**Task instructions**:
Swap each "counterclockwise" in the data below for "anticlockwise" and keep every other word and number unchanged. Leave the picture lines out of your answer.

(Source records)
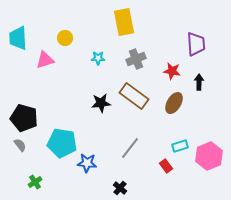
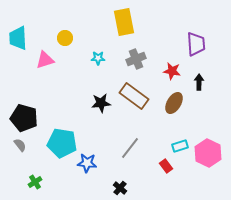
pink hexagon: moved 1 px left, 3 px up; rotated 12 degrees counterclockwise
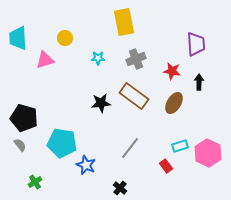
blue star: moved 1 px left, 2 px down; rotated 18 degrees clockwise
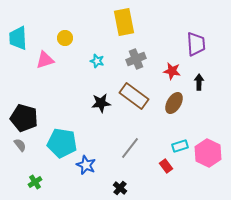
cyan star: moved 1 px left, 3 px down; rotated 16 degrees clockwise
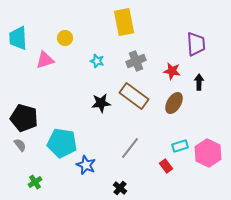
gray cross: moved 2 px down
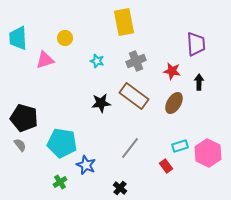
green cross: moved 25 px right
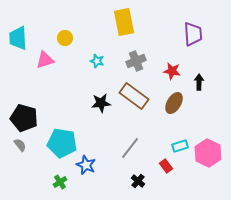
purple trapezoid: moved 3 px left, 10 px up
black cross: moved 18 px right, 7 px up
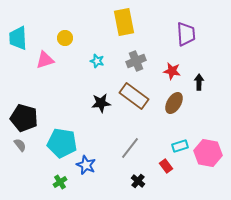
purple trapezoid: moved 7 px left
pink hexagon: rotated 16 degrees counterclockwise
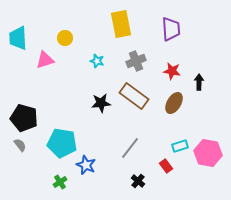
yellow rectangle: moved 3 px left, 2 px down
purple trapezoid: moved 15 px left, 5 px up
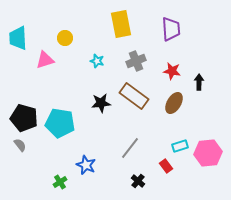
cyan pentagon: moved 2 px left, 20 px up
pink hexagon: rotated 16 degrees counterclockwise
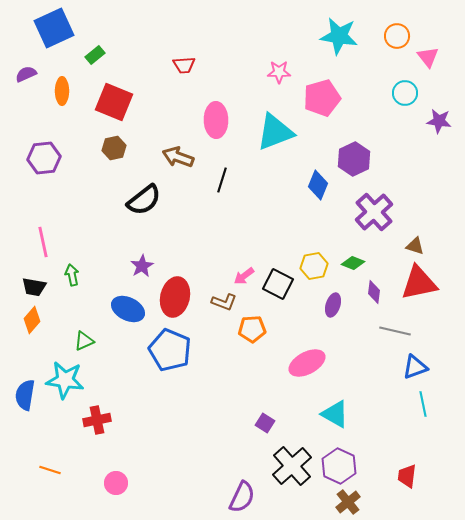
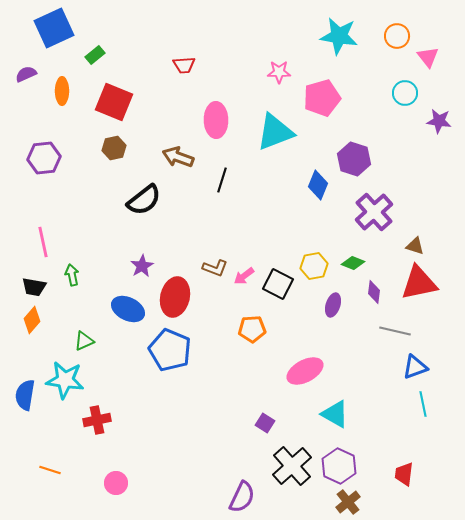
purple hexagon at (354, 159): rotated 16 degrees counterclockwise
brown L-shape at (224, 302): moved 9 px left, 34 px up
pink ellipse at (307, 363): moved 2 px left, 8 px down
red trapezoid at (407, 476): moved 3 px left, 2 px up
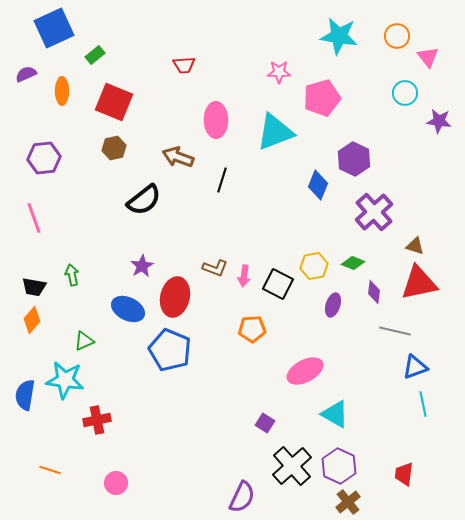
purple hexagon at (354, 159): rotated 8 degrees clockwise
pink line at (43, 242): moved 9 px left, 24 px up; rotated 8 degrees counterclockwise
pink arrow at (244, 276): rotated 45 degrees counterclockwise
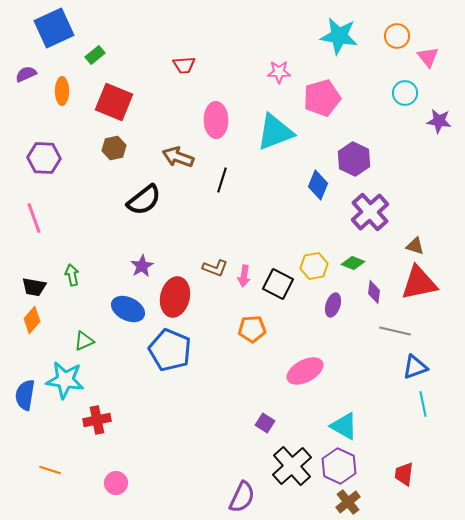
purple hexagon at (44, 158): rotated 8 degrees clockwise
purple cross at (374, 212): moved 4 px left
cyan triangle at (335, 414): moved 9 px right, 12 px down
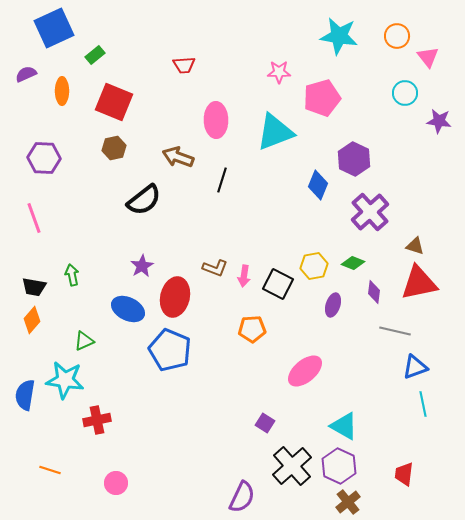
pink ellipse at (305, 371): rotated 12 degrees counterclockwise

**Task result**:
pink hexagon: moved 1 px left, 3 px up; rotated 12 degrees anticlockwise
blue star: moved 1 px left, 2 px down; rotated 18 degrees clockwise
cyan star: moved 1 px left, 3 px down; rotated 16 degrees clockwise
gray cross: moved 2 px down
green cross: moved 25 px right
purple trapezoid: moved 3 px left, 10 px up
black cross: moved 18 px right, 7 px up
purple trapezoid: moved 7 px left
pink hexagon: rotated 16 degrees anticlockwise
yellow rectangle: moved 3 px left, 2 px down
purple trapezoid: moved 15 px left, 5 px up
cyan pentagon: moved 2 px left, 20 px up
pink hexagon: rotated 16 degrees anticlockwise
purple hexagon at (354, 159): rotated 16 degrees anticlockwise
brown L-shape at (224, 302): moved 9 px left, 34 px up
pink ellipse at (307, 363): moved 2 px left, 8 px down
red trapezoid at (407, 476): moved 3 px left, 2 px up
purple hexagon at (354, 159): rotated 8 degrees clockwise
pink line at (43, 242): moved 9 px left, 24 px up; rotated 8 degrees anticlockwise
pink arrow at (244, 276): rotated 45 degrees anticlockwise
purple hexagon at (44, 158): rotated 8 degrees clockwise
purple cross at (374, 212): moved 4 px left
cyan triangle at (335, 414): moved 9 px right, 12 px down
pink ellipse at (305, 371): rotated 12 degrees anticlockwise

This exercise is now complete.